▶ _Activity_:
The finished copy must match the records exactly, except that it contains no pictures.

◆ ◆ ◆ ◆ ◆ ◆ ◆

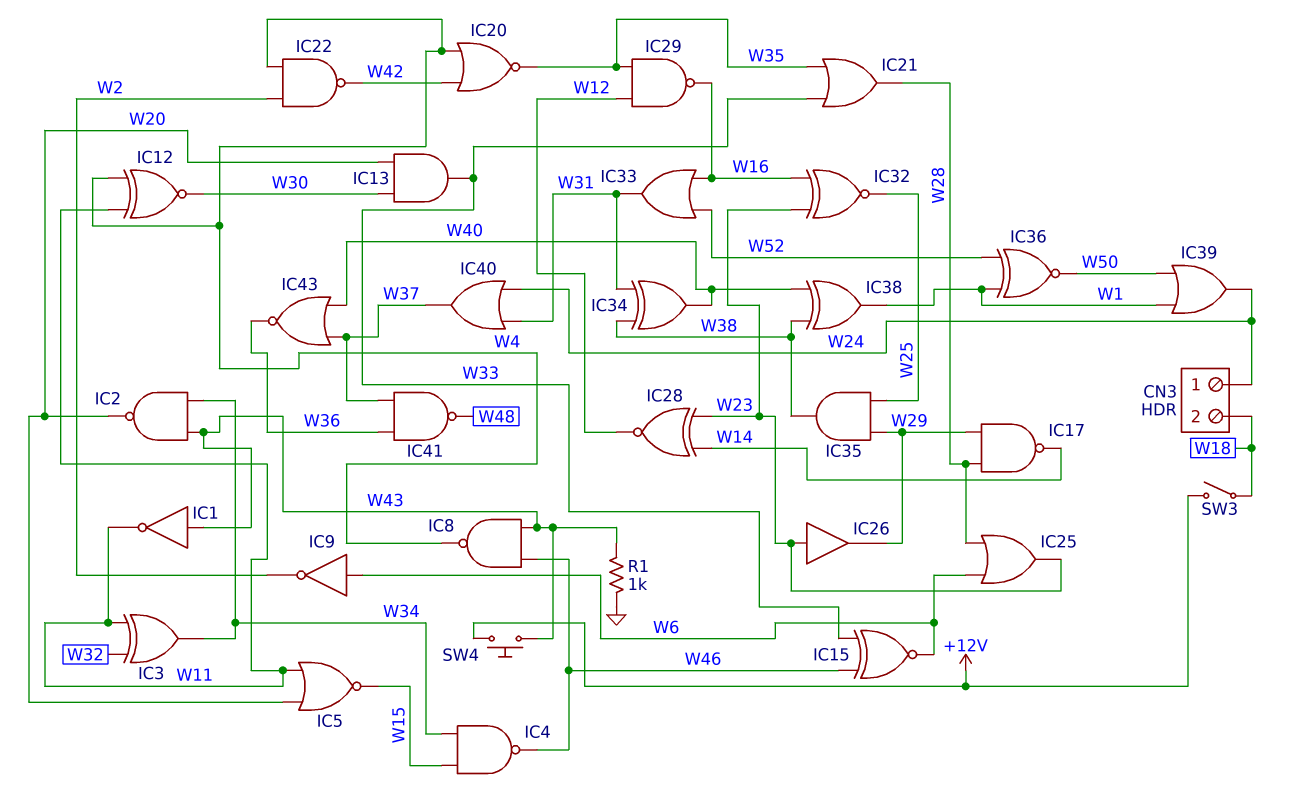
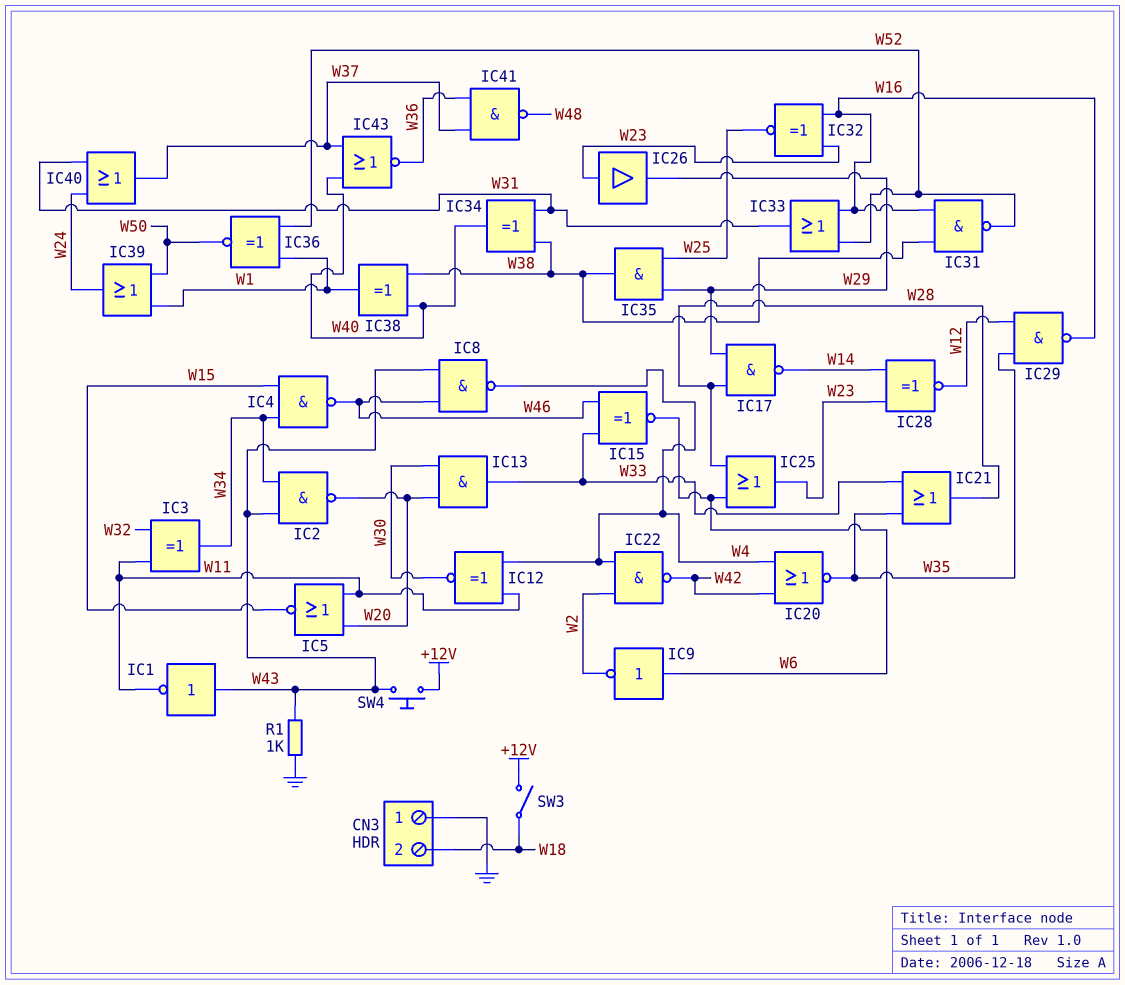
CN3 pin 1: W24 -> GND
IC31: none -> NAND (in W16, in W38, out W52)

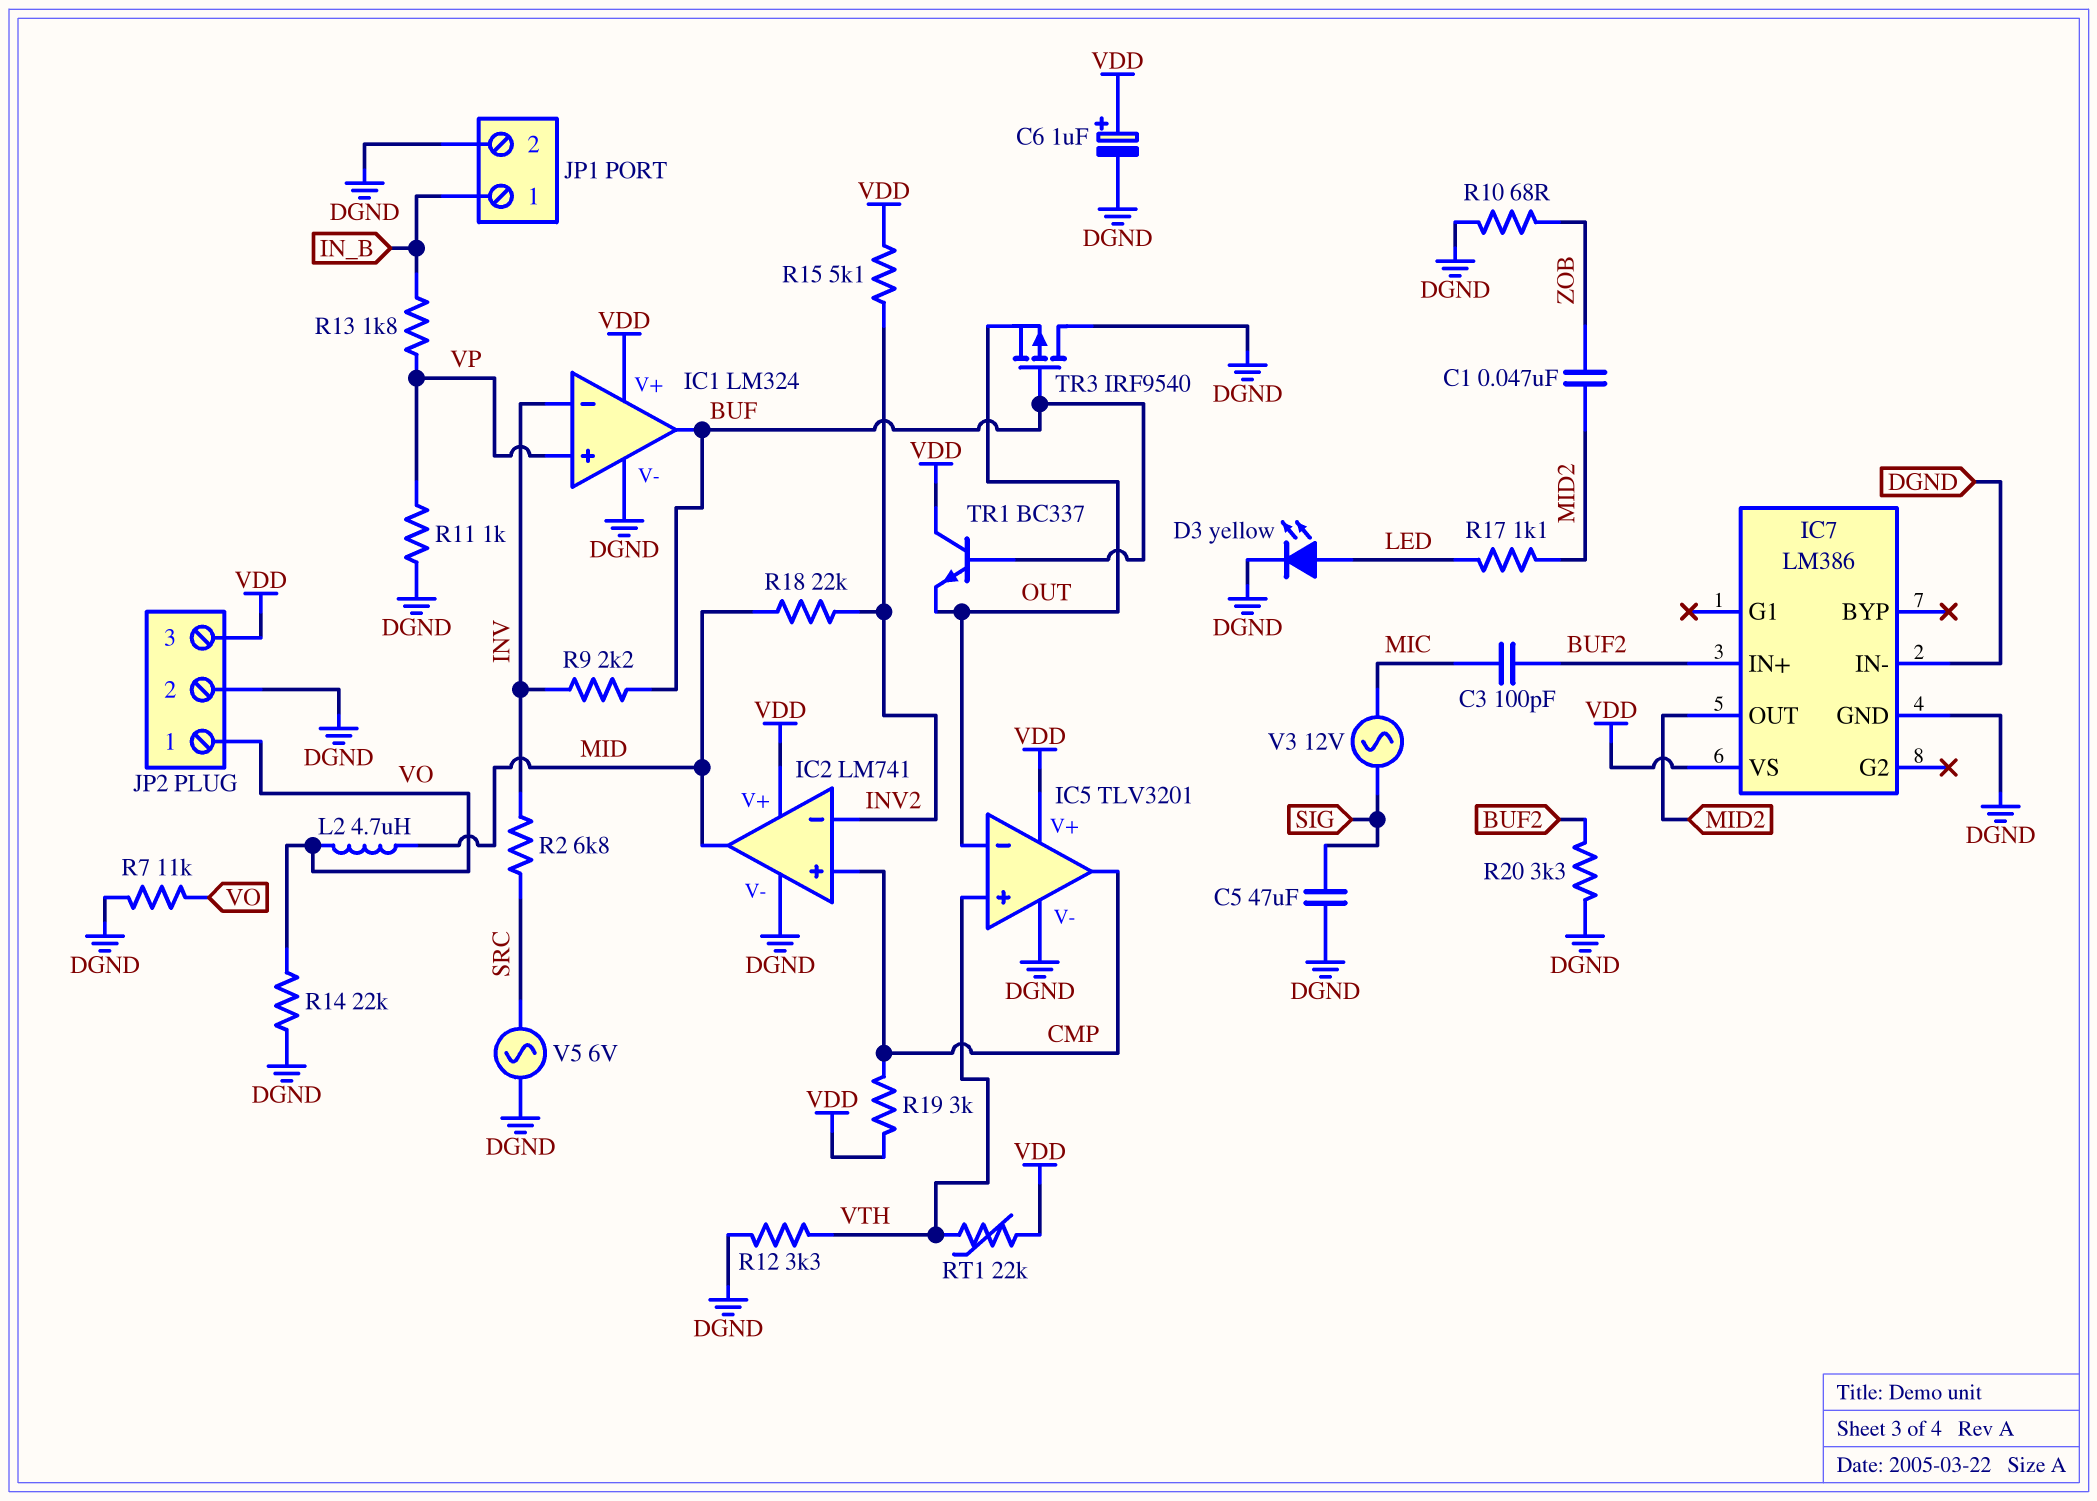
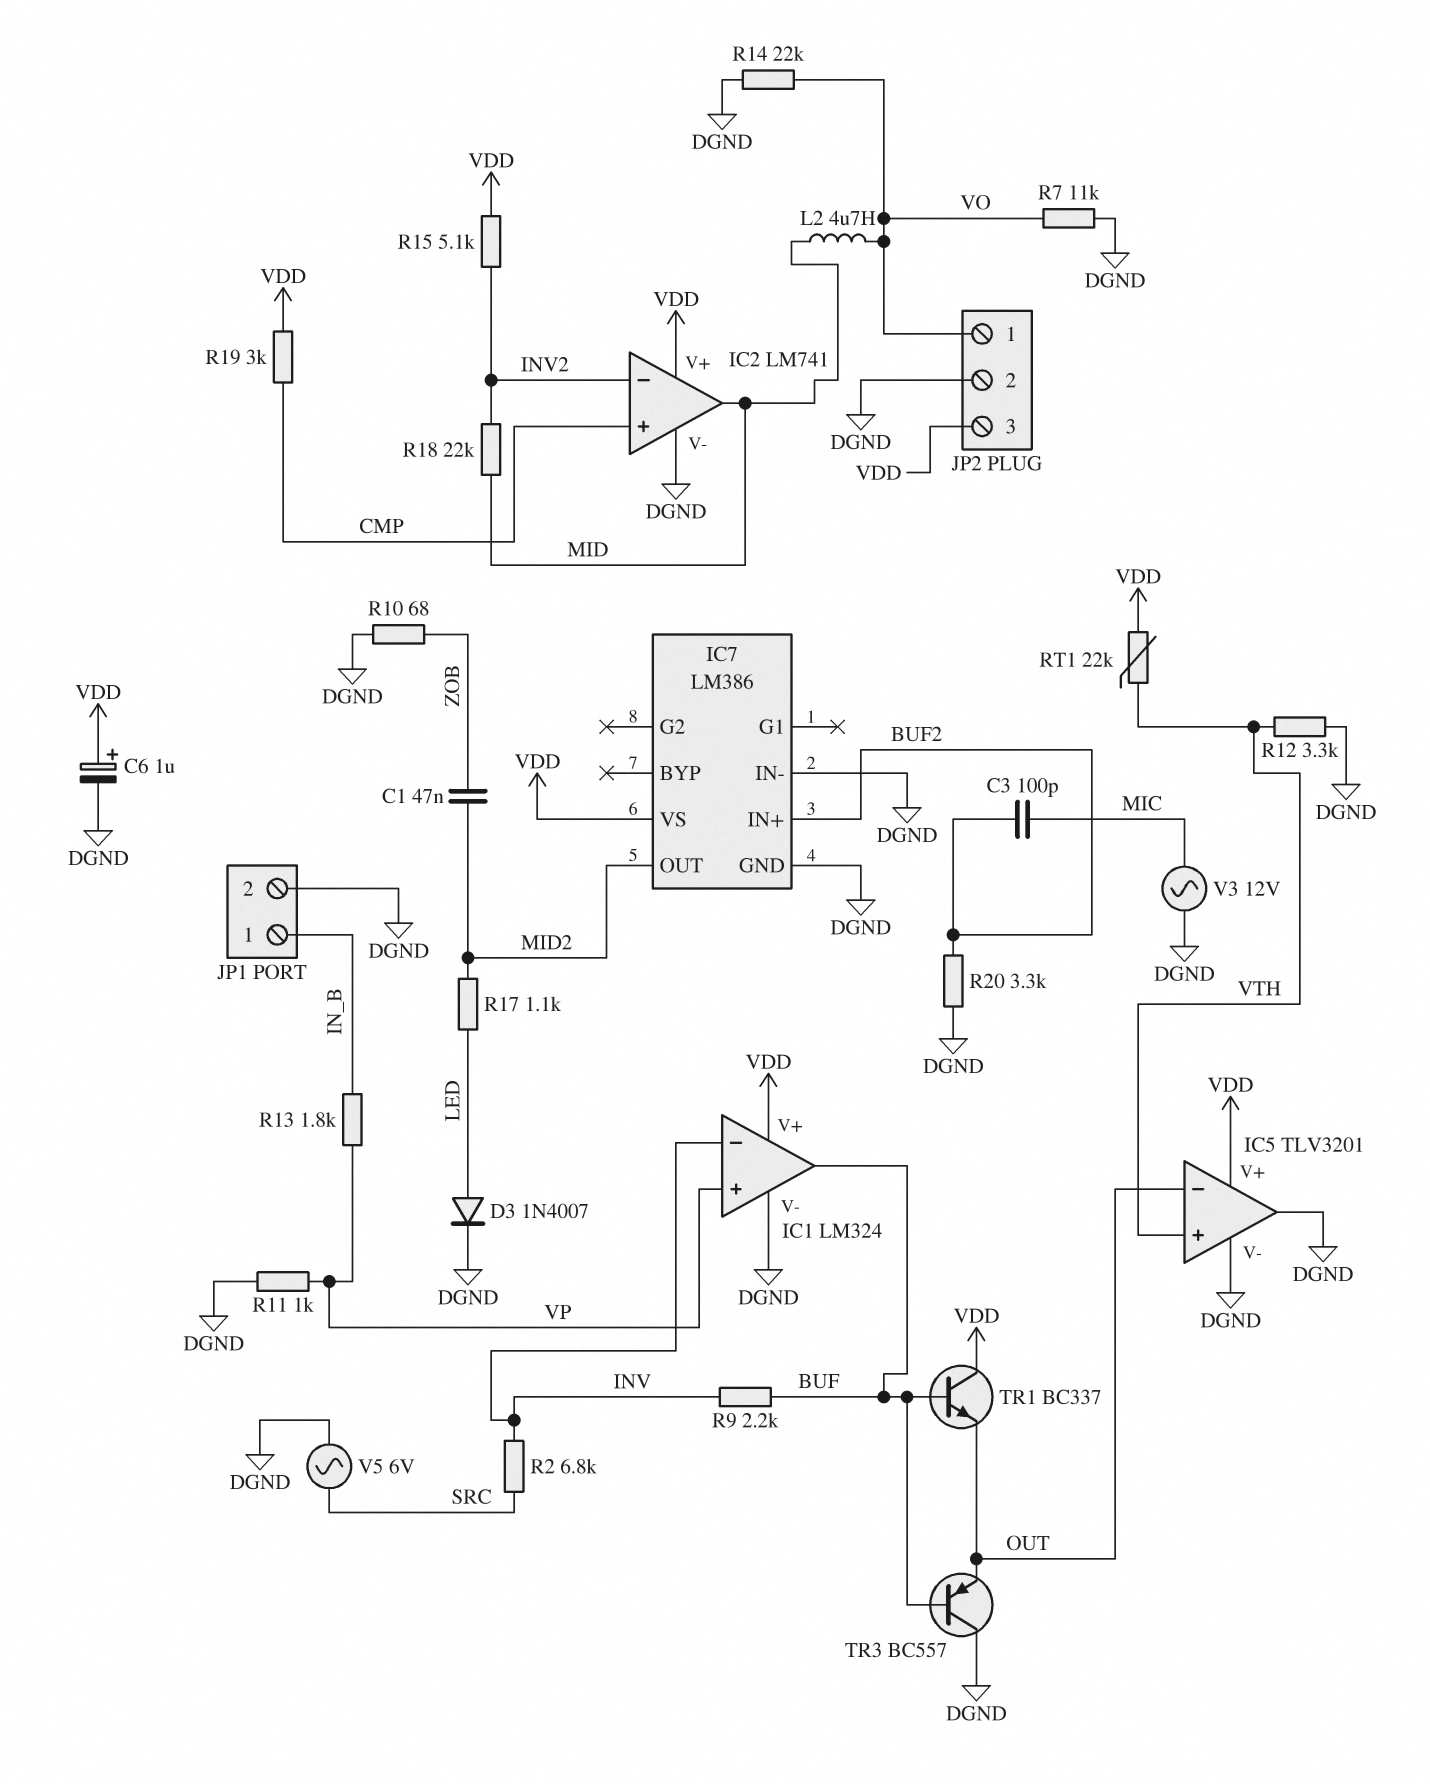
C5: 47uF (DGND, SIG) -> none
D3: LED yellow (A LED, K DGND) -> diode 1N4007 (A LED, K DGND)
IC5 pin out: CMP -> DGND
TR3: PMOS IRF9540 (G BUF, D DGND, S OUT) -> PNP BC557 (B BUF, C DGND, E OUT)
V3: AC 12V (MIC, SIG) -> AC 12V (DGND, MIC)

◆ ◆ ◆ ◆ ◆ ◆ ◆

▶ _Response area_:
CN3 pin 1: W24 -> GND
IC31: none -> NAND (in W16, in W38, out W52)

C5: 47uF (DGND, SIG) -> none
D3: LED yellow (A LED, K DGND) -> diode 1N4007 (A LED, K DGND)
IC5 pin out: CMP -> DGND
TR3: PMOS IRF9540 (G BUF, D DGND, S OUT) -> PNP BC557 (B BUF, C DGND, E OUT)
V3: AC 12V (MIC, SIG) -> AC 12V (DGND, MIC)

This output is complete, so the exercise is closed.